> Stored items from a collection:
Content starts
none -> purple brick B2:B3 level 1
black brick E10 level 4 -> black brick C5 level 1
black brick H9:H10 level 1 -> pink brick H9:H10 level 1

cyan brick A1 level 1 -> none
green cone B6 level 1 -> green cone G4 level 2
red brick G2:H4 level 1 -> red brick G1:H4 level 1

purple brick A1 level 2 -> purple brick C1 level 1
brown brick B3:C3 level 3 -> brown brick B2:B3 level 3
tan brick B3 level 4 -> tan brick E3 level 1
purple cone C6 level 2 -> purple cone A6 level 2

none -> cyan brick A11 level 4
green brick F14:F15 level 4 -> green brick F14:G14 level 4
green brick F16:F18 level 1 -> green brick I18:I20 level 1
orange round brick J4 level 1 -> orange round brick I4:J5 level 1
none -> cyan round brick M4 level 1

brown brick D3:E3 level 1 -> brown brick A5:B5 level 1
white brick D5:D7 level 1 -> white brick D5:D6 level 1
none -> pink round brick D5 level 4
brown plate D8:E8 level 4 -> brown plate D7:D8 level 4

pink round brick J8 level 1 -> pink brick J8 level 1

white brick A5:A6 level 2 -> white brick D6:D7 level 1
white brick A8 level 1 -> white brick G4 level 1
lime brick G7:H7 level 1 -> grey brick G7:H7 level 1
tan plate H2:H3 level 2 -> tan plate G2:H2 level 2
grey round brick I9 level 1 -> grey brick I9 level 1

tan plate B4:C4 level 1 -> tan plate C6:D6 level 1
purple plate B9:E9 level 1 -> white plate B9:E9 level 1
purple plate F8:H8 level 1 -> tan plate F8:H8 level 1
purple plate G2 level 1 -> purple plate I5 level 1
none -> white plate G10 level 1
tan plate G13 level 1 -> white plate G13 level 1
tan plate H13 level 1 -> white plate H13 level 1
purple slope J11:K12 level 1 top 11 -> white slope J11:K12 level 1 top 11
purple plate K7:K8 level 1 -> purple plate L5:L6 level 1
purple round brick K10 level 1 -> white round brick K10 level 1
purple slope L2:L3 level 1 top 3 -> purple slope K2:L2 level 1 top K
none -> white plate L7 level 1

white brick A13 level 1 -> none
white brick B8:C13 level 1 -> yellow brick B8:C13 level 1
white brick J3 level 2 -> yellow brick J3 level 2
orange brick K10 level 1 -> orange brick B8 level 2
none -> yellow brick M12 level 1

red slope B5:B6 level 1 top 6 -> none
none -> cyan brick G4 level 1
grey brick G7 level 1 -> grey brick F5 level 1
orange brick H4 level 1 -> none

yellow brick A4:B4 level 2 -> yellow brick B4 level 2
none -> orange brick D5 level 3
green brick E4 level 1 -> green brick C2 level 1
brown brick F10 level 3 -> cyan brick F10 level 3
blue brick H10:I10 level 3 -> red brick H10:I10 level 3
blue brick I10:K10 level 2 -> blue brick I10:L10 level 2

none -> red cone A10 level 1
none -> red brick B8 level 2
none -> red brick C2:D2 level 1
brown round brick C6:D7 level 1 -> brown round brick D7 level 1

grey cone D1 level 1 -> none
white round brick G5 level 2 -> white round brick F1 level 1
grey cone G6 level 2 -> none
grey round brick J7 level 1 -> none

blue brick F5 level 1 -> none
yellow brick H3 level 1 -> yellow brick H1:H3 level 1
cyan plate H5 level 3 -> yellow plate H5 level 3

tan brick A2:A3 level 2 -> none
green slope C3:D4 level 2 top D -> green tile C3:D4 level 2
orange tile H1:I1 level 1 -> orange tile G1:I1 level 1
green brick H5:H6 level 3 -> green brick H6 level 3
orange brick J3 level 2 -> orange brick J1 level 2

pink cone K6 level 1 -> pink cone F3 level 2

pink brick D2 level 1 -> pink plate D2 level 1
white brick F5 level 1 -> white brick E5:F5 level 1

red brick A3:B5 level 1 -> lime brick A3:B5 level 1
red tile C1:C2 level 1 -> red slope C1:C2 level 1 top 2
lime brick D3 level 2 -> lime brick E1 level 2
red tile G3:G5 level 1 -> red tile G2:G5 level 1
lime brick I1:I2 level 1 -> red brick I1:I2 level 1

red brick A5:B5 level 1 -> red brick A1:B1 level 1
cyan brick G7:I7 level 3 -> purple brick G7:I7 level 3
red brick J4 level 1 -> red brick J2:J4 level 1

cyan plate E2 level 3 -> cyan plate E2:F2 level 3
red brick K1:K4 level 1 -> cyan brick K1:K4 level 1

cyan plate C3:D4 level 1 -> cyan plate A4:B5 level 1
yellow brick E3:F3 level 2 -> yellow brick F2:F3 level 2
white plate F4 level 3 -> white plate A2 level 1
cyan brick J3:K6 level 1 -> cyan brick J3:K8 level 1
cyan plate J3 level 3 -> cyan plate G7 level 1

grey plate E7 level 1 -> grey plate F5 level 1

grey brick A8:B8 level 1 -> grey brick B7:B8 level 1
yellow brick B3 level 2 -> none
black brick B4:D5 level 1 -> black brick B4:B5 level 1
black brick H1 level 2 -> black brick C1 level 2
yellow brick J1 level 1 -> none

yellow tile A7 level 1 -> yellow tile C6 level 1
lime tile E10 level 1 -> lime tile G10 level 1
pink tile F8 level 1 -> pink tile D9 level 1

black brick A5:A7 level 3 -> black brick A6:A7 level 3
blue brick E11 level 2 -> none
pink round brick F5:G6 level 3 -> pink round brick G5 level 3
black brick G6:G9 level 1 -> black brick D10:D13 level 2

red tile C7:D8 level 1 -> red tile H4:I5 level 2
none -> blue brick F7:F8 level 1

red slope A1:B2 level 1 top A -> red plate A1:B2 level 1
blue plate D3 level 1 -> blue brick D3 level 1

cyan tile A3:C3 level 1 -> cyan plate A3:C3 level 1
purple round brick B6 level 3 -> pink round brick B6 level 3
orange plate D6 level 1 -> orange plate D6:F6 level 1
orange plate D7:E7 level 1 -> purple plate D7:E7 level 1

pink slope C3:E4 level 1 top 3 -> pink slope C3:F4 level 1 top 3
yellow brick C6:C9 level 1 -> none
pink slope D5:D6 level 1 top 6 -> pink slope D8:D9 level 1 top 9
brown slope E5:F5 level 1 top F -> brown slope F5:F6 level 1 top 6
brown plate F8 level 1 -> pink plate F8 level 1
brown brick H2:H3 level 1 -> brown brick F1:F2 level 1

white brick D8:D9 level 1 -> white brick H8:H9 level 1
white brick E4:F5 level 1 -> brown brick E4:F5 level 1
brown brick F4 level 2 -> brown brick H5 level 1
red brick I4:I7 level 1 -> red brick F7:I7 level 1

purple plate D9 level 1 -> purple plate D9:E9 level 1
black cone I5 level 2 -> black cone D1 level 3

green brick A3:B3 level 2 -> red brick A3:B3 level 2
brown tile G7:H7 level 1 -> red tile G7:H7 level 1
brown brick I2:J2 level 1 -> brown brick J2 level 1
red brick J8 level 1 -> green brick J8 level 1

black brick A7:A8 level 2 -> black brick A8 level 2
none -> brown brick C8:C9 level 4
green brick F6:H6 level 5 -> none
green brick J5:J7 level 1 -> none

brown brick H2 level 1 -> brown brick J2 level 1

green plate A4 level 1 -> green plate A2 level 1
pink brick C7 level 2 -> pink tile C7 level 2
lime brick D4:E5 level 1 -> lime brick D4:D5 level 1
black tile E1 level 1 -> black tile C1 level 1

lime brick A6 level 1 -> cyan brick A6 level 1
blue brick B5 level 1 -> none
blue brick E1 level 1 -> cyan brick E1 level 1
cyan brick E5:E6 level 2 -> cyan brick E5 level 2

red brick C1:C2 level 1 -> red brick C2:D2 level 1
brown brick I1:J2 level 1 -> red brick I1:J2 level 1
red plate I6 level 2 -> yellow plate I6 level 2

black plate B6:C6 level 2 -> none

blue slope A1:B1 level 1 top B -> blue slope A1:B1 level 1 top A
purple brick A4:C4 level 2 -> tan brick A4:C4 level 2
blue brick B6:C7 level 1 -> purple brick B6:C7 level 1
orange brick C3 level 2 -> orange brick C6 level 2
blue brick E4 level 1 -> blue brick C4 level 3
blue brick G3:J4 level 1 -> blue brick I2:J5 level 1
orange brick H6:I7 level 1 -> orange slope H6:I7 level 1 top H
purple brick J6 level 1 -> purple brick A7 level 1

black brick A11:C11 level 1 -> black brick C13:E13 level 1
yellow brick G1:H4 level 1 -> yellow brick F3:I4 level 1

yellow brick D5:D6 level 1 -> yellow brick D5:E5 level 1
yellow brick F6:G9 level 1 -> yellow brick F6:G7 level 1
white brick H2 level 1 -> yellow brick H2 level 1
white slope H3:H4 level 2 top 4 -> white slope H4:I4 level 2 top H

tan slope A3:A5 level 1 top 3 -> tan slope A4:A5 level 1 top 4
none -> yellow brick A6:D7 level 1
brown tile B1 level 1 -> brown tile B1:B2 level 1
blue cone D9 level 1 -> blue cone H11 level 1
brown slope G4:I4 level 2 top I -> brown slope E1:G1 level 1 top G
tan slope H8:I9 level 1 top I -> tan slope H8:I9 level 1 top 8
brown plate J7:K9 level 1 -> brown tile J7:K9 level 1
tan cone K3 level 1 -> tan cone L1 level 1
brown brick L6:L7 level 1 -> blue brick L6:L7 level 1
Content ends
> Required action: In the entries above, find each line with the word "orange" and copy it.

> Task result:
orange round brick J4 level 1 -> orange round brick I4:J5 level 1
orange brick K10 level 1 -> orange brick B8 level 2
orange brick H4 level 1 -> none
none -> orange brick D5 level 3
orange tile H1:I1 level 1 -> orange tile G1:I1 level 1
orange brick J3 level 2 -> orange brick J1 level 2
orange plate D6 level 1 -> orange plate D6:F6 level 1
orange plate D7:E7 level 1 -> purple plate D7:E7 level 1
orange brick C3 level 2 -> orange brick C6 level 2
orange brick H6:I7 level 1 -> orange slope H6:I7 level 1 top H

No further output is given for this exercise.